**** Exercise input ****

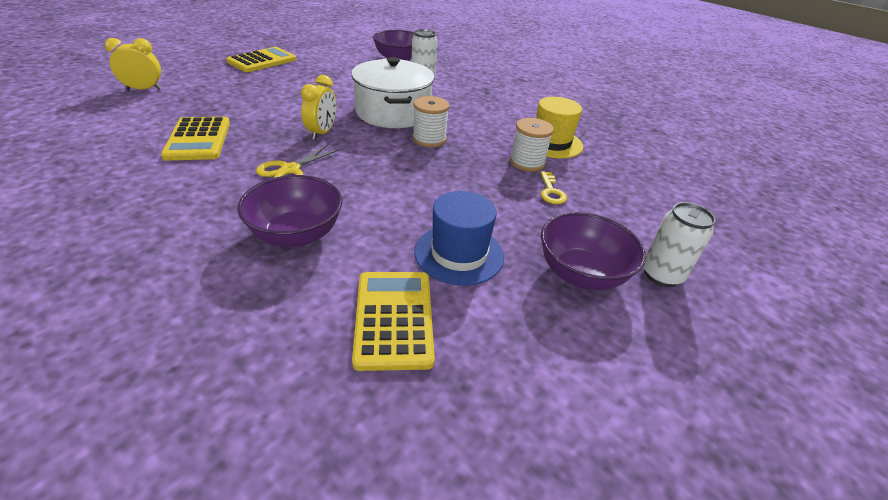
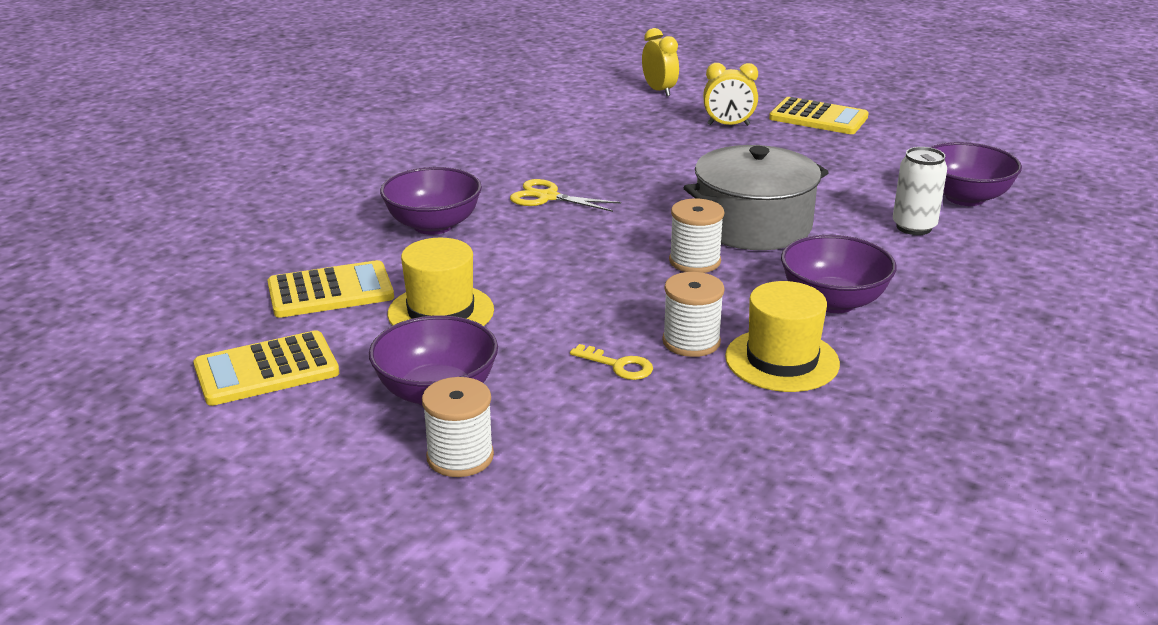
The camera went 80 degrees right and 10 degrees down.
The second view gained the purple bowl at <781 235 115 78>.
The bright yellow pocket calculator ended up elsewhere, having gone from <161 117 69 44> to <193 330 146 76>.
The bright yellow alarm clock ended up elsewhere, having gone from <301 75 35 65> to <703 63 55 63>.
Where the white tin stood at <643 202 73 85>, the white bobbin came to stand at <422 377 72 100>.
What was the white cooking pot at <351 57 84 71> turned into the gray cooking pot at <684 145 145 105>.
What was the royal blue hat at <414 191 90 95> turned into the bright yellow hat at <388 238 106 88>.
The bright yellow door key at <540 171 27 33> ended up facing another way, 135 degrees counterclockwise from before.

****

Problem details: From the records above, print exactly the lines that run from the line with "The second view" to the line with "What was the royal", inclusive.

Answer section:
The second view gained the purple bowl at <781 235 115 78>.
The bright yellow pocket calculator ended up elsewhere, having gone from <161 117 69 44> to <193 330 146 76>.
The bright yellow alarm clock ended up elsewhere, having gone from <301 75 35 65> to <703 63 55 63>.
Where the white tin stood at <643 202 73 85>, the white bobbin came to stand at <422 377 72 100>.
What was the white cooking pot at <351 57 84 71> turned into the gray cooking pot at <684 145 145 105>.
What was the royal blue hat at <414 191 90 95> turned into the bright yellow hat at <388 238 106 88>.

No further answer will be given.